Among the entries below, please show each line that carries the word "cake".

▸ **Exercise material**
◆ ◆ ◆ ◆ ◆

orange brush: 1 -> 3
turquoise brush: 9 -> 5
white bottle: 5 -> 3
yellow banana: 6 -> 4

◆ ◆ ◆ ◆ ◆

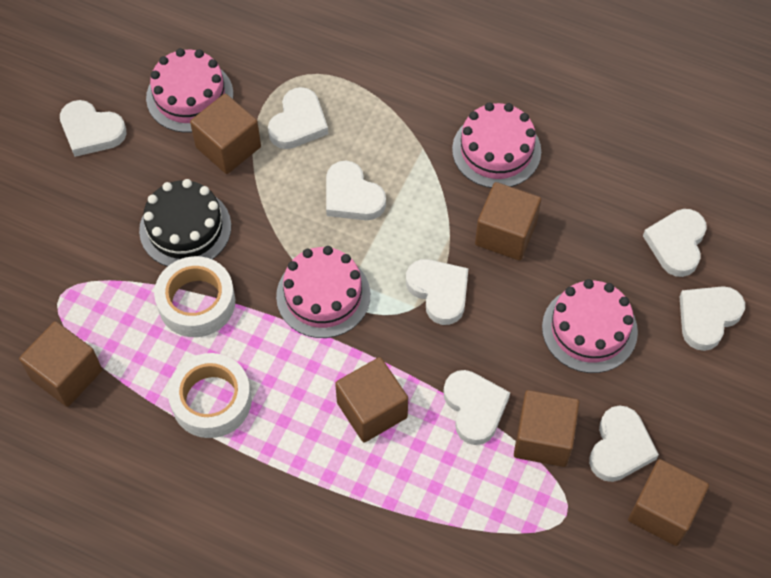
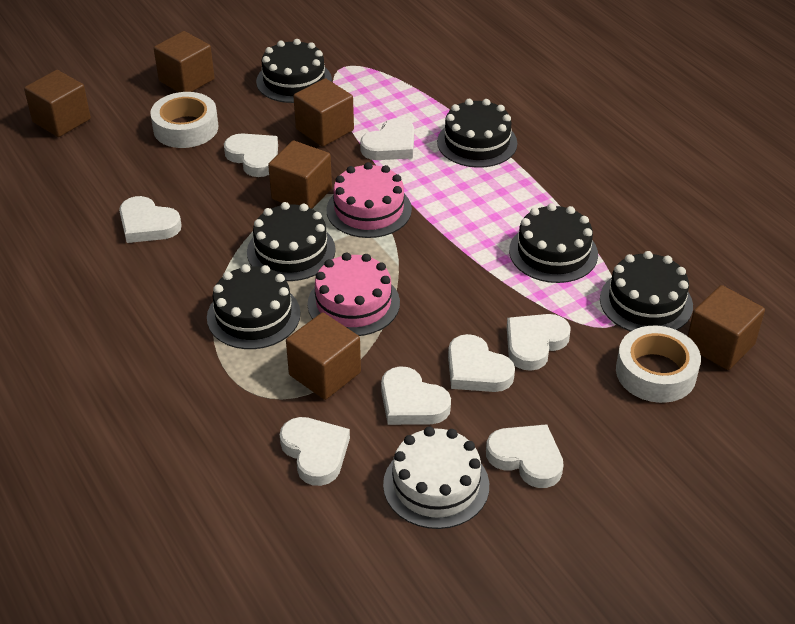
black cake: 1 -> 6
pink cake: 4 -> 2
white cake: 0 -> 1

◆ ◆ ◆ ◆ ◆

▸ **Answer for this exercise**
black cake: 1 -> 6
pink cake: 4 -> 2
white cake: 0 -> 1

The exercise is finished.